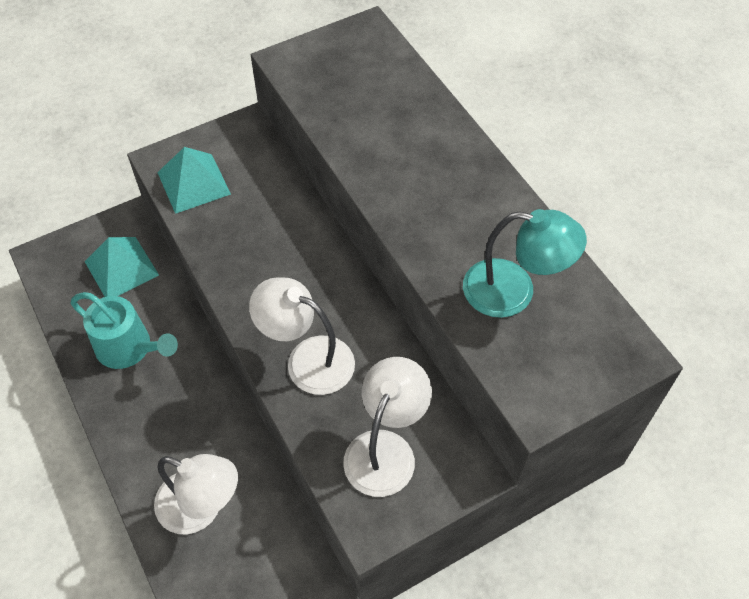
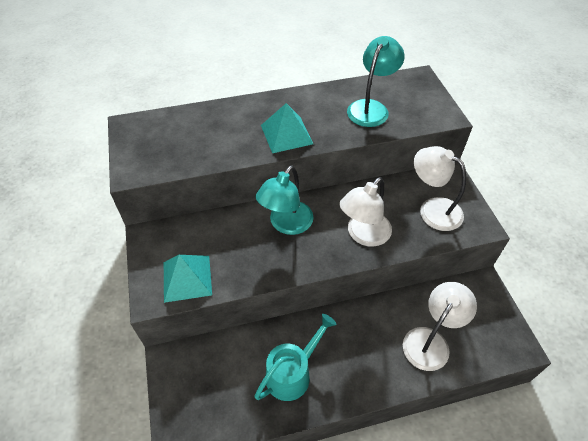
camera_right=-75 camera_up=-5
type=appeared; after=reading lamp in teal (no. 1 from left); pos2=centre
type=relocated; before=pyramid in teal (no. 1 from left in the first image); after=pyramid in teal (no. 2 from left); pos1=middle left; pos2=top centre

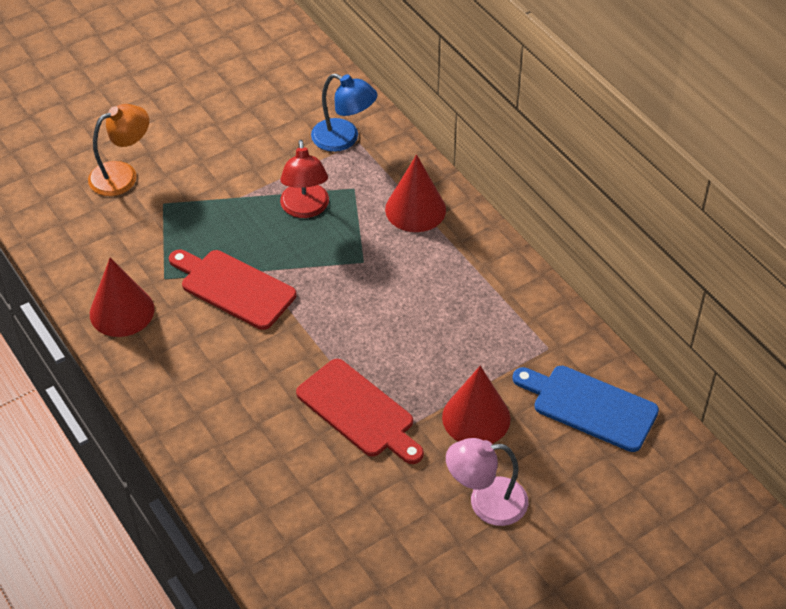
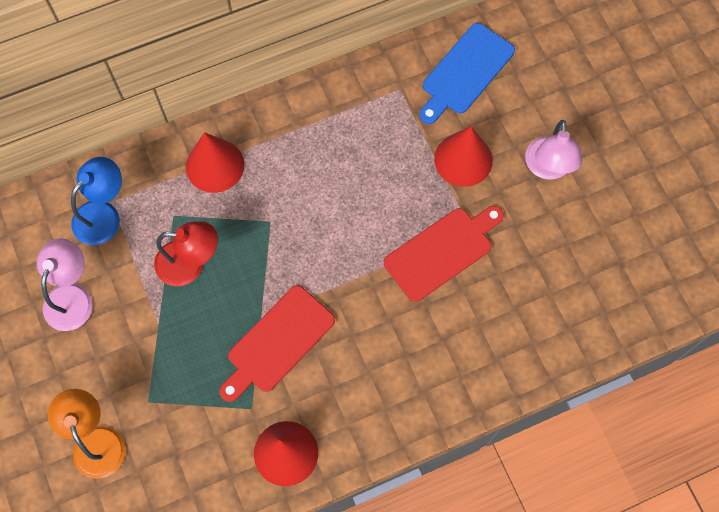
camera_right=-80 camera_up=20
type=appeared; after=reading lamp in pink (no. 1 from left); pos2=middle left

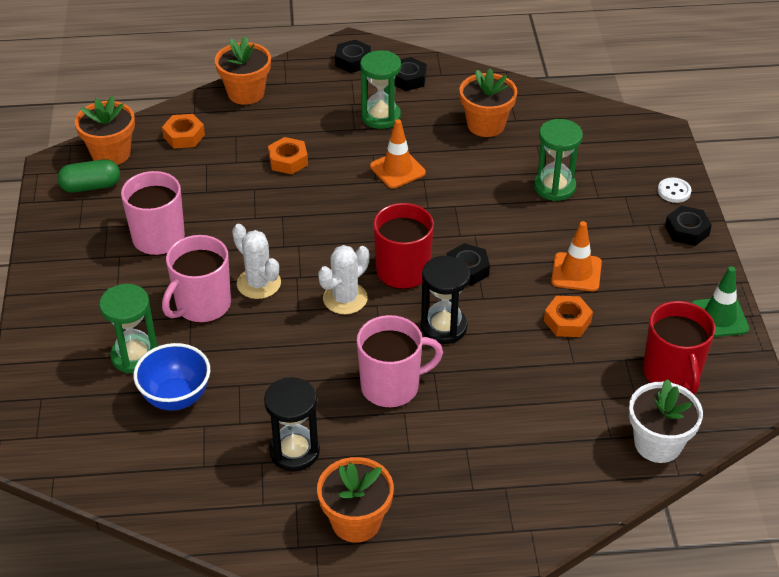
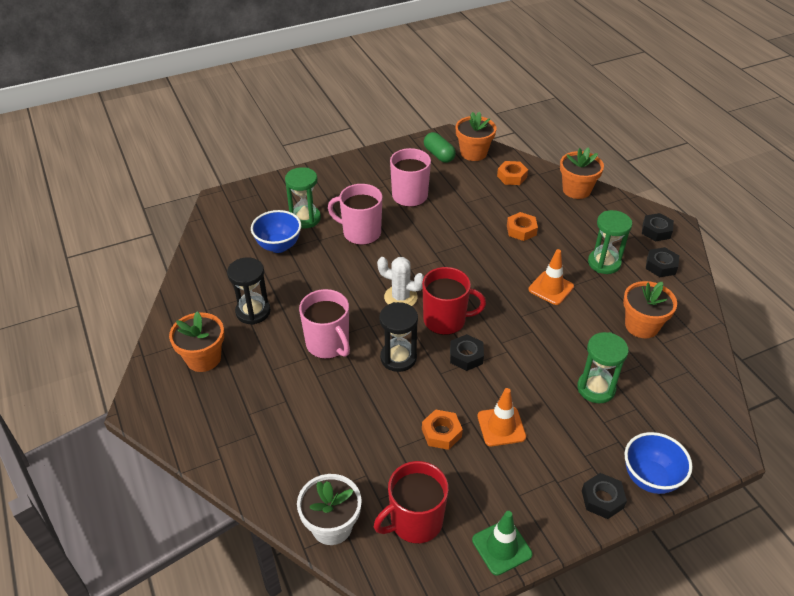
camera_right=70 camera_up=0
type=missing; before=prickly plant in white (no. 1 from left); pos1=middle left
type=exchanged; before=sewing button in white; after=deep dish in blue (no. 2 from left); pos1=top right; pos2=bottom right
· · · · · · ·
**DESCRIPTION OF THE TASK:** Go through the listing above and find each line containing the string "after"; copy those lines.

**RESPONSE TO THE EXERCISE:**
type=appeared; after=reading lamp in teal (no. 1 from left); pos2=centre
type=relocated; before=pyramid in teal (no. 1 from left in the first image); after=pyramid in teal (no. 2 from left); pos1=middle left; pos2=top centre
type=appeared; after=reading lamp in pink (no. 1 from left); pos2=middle left
type=exchanged; before=sewing button in white; after=deep dish in blue (no. 2 from left); pos1=top right; pos2=bottom right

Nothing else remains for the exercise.